===== Data records
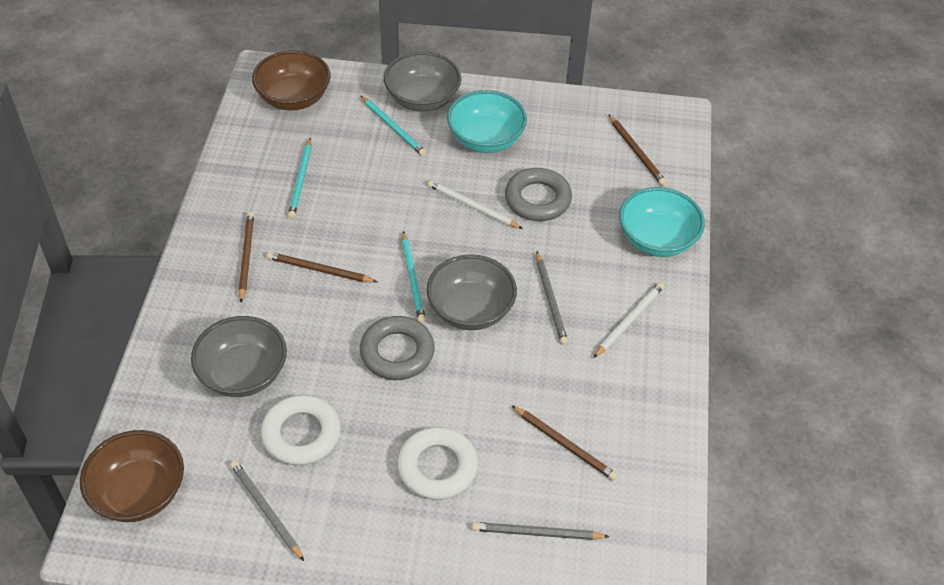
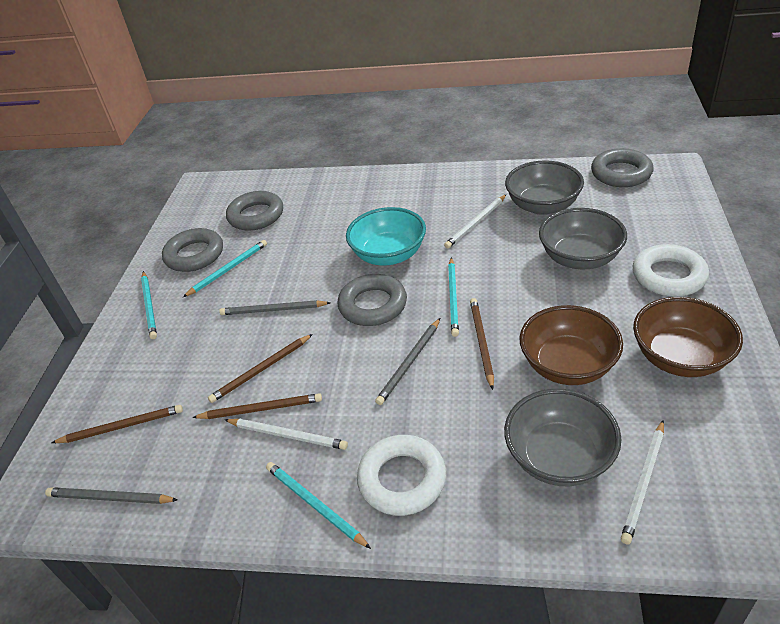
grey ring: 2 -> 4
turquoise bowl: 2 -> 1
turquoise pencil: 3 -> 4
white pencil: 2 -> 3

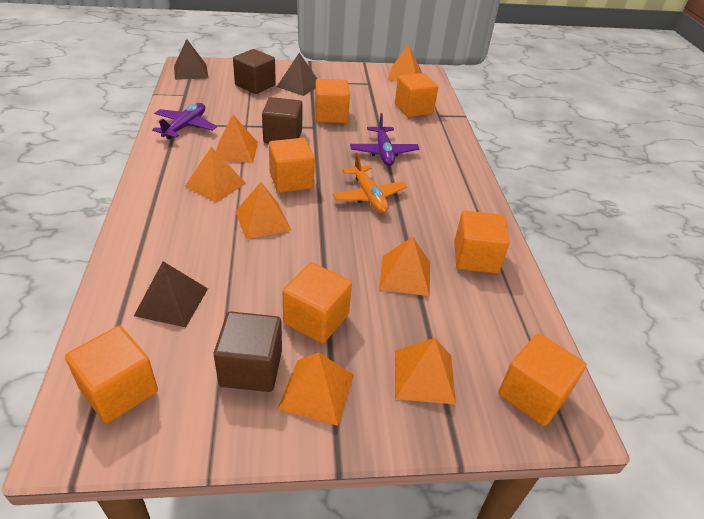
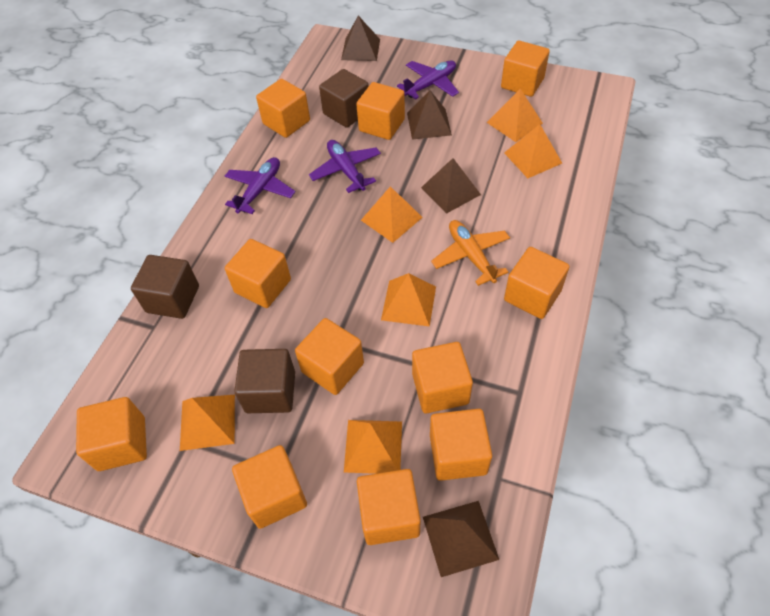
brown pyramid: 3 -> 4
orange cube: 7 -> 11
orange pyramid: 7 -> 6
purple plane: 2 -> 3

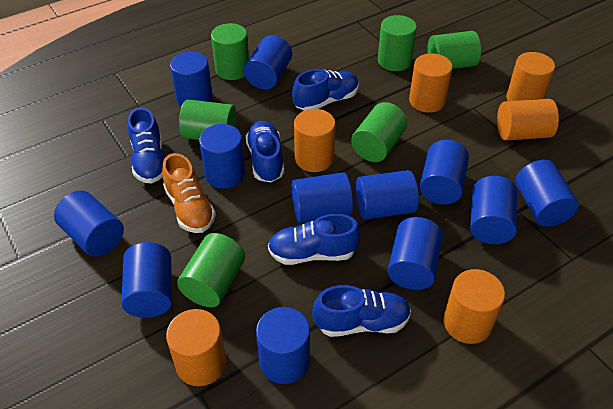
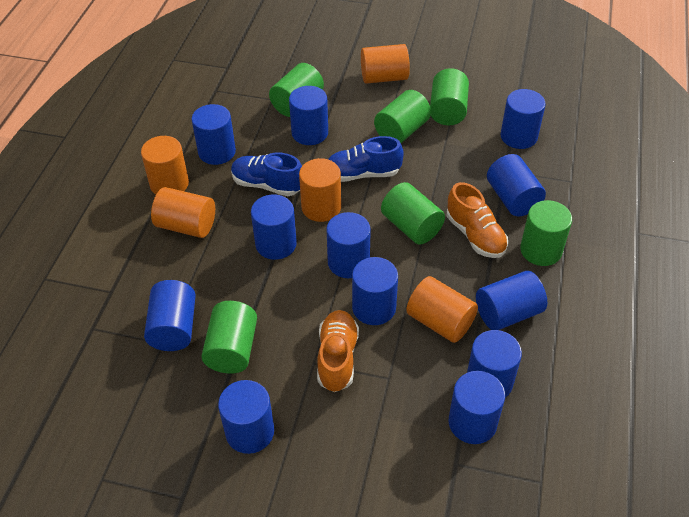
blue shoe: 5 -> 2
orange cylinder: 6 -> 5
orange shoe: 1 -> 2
==========
** Exercise objective **
Reply by stating only how many lines in the listing hold the word "orange".

** Answer space **
4